What is needed is an exact copy of the lines in the entries below from the one holding "LCD3 pin SDA: D3 -> D8" through the one holding "RGB2: KY-009 -> KY-016", pictures excluded.

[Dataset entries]
◇ ◇ ◇ ◇ ◇
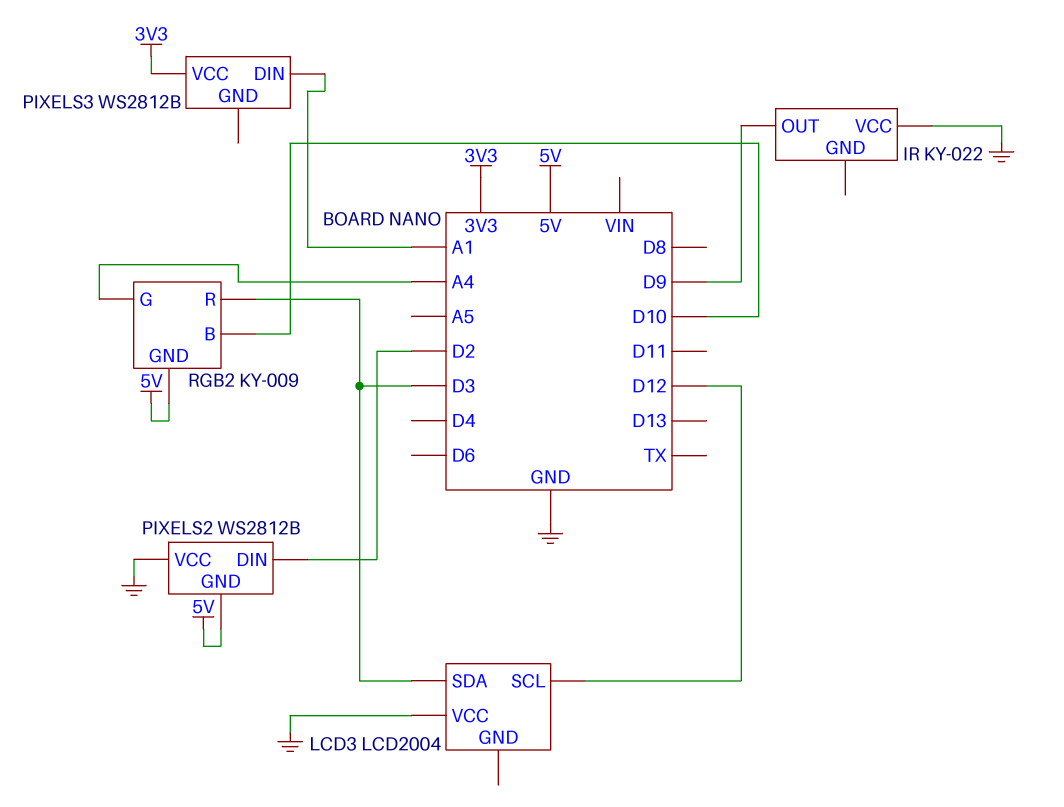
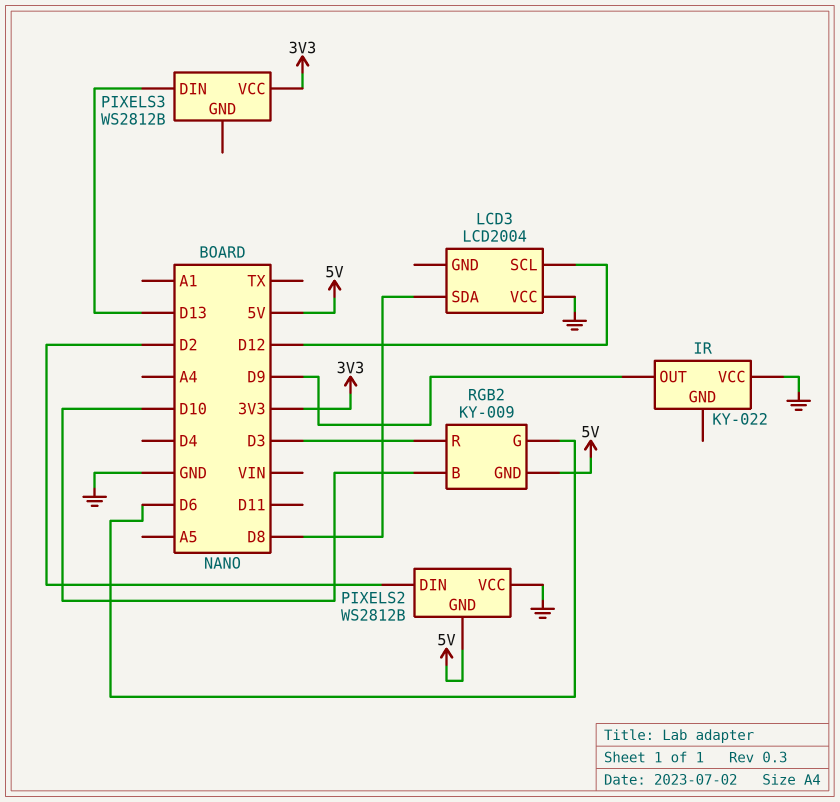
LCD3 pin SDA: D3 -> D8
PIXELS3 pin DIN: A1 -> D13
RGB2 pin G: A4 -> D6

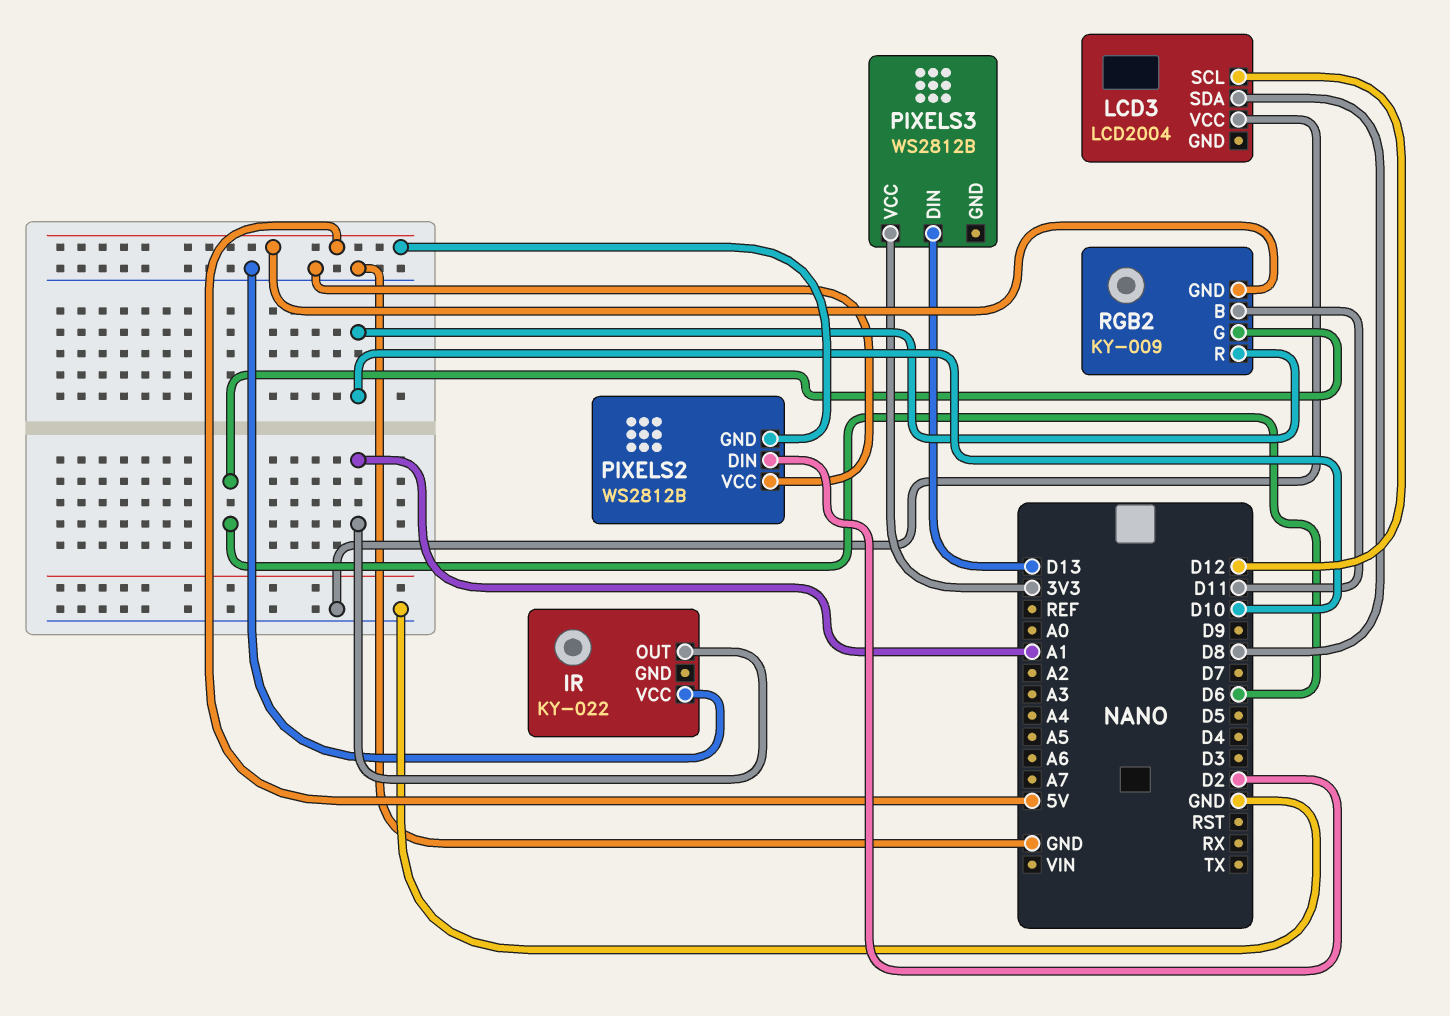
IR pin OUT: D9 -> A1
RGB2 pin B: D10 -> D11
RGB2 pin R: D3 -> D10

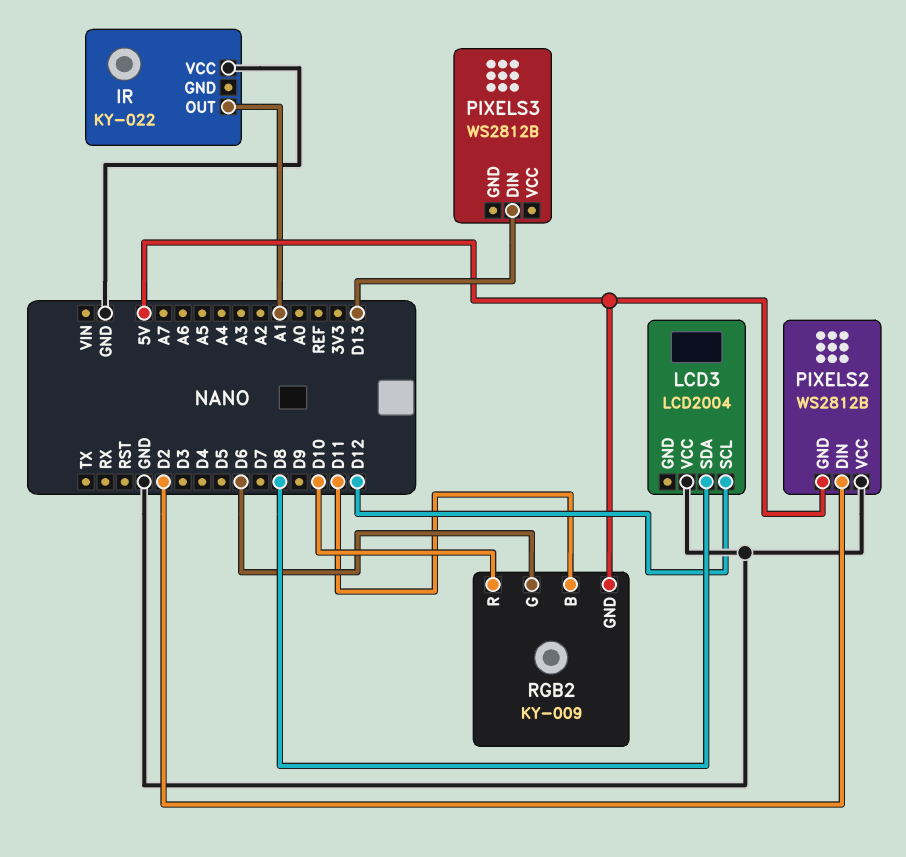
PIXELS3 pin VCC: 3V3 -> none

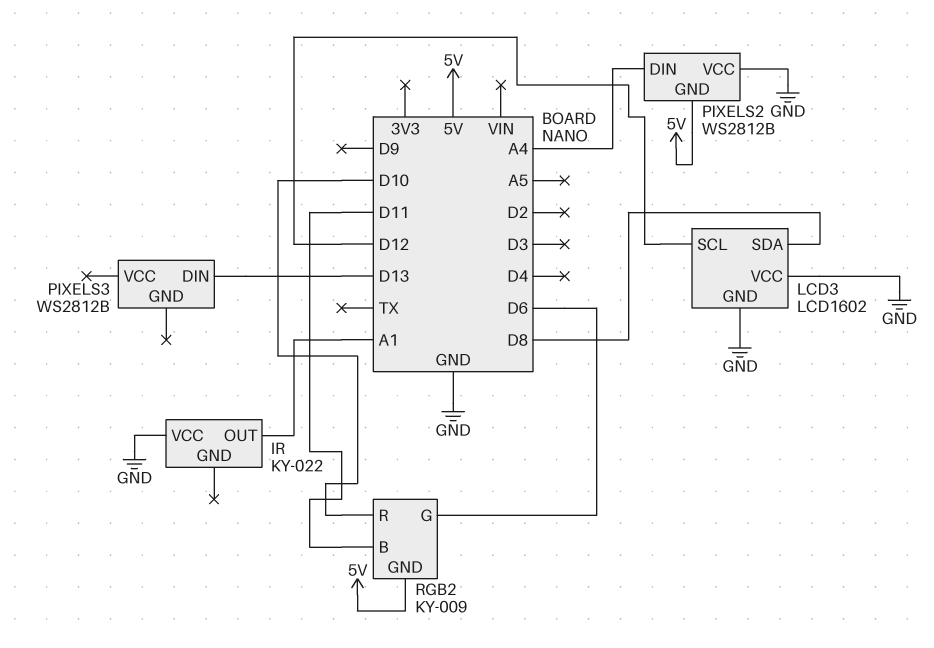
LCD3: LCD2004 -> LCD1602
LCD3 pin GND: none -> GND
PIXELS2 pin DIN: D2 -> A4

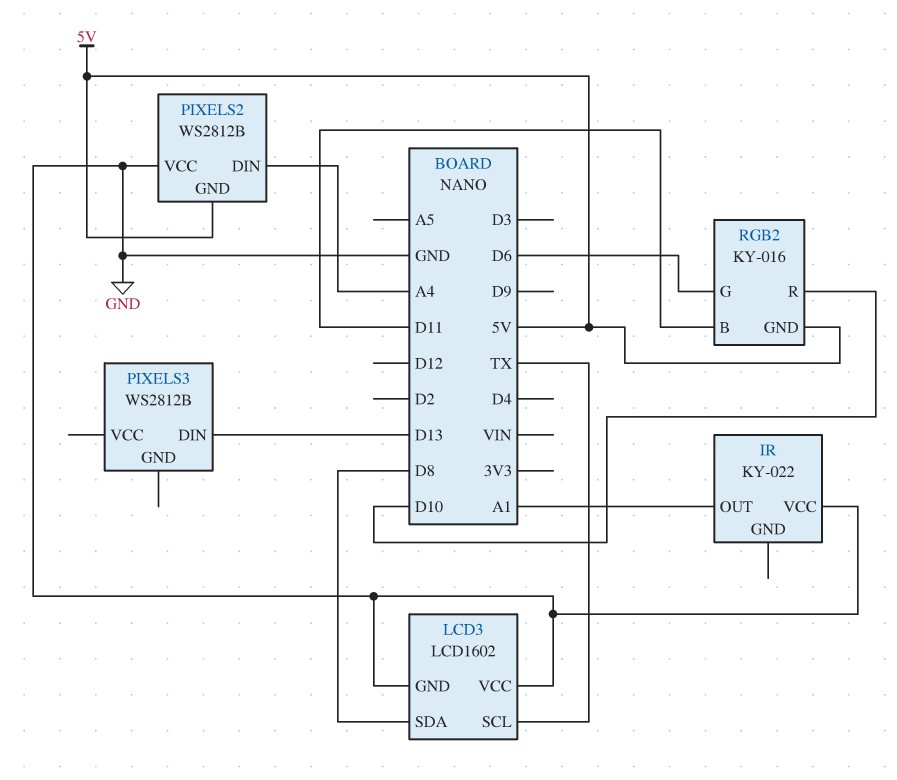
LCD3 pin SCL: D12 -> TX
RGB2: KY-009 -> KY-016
◇ ◇ ◇ ◇ ◇
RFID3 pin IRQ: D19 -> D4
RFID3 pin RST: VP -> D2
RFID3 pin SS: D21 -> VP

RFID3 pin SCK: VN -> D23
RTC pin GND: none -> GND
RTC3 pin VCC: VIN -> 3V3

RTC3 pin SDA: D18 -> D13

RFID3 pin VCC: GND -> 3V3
◇ ◇ ◇ ◇ ◇
TASK RESPONSE =
LCD3 pin SDA: D3 -> D8
PIXELS3 pin DIN: A1 -> D13
RGB2 pin G: A4 -> D6

IR pin OUT: D9 -> A1
RGB2 pin B: D10 -> D11
RGB2 pin R: D3 -> D10

PIXELS3 pin VCC: 3V3 -> none

LCD3: LCD2004 -> LCD1602
LCD3 pin GND: none -> GND
PIXELS2 pin DIN: D2 -> A4

LCD3 pin SCL: D12 -> TX
RGB2: KY-009 -> KY-016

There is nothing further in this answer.